§ What you should do:
Without the pictures, write out all the lines below exactly as they appear.

§ Raw data:
-----
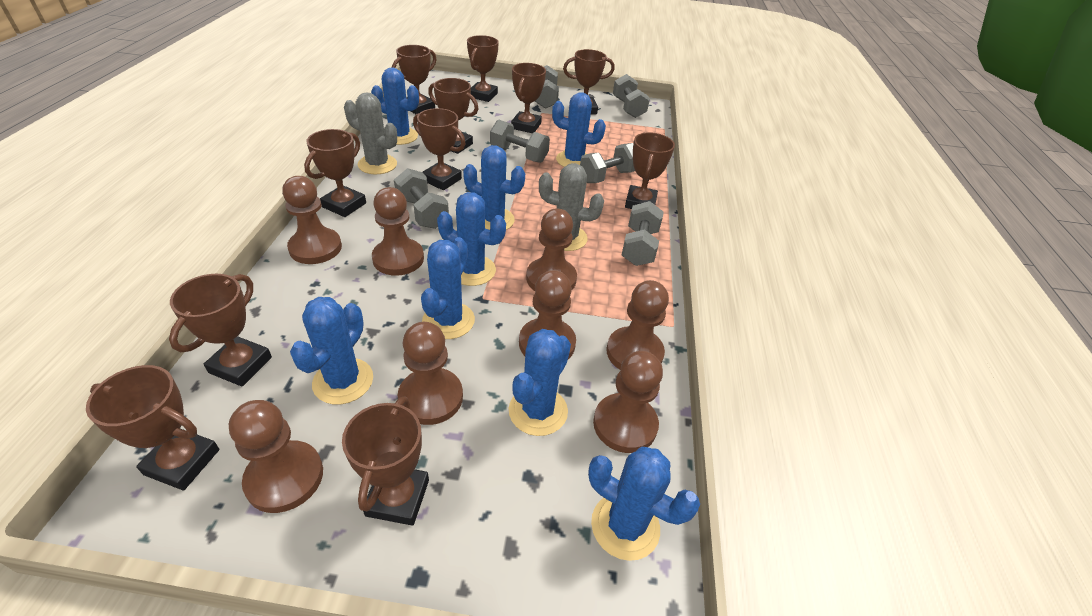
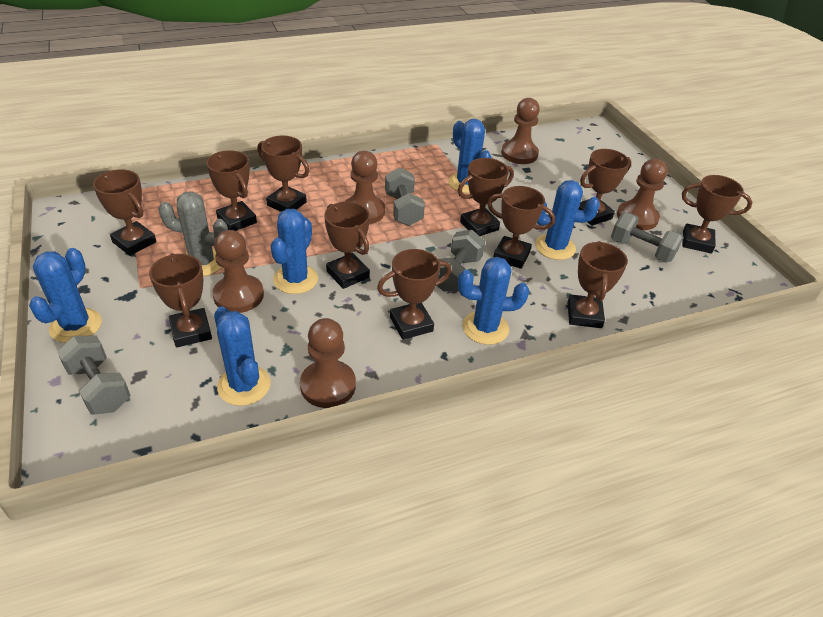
blue cactus: 8 -> 6
brown pawn: 8 -> 5
grey cactus: 2 -> 1
grey dumbbell: 6 -> 4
-----
§ Answer space:
blue cactus: 8 -> 6
brown pawn: 8 -> 5
grey cactus: 2 -> 1
grey dumbbell: 6 -> 4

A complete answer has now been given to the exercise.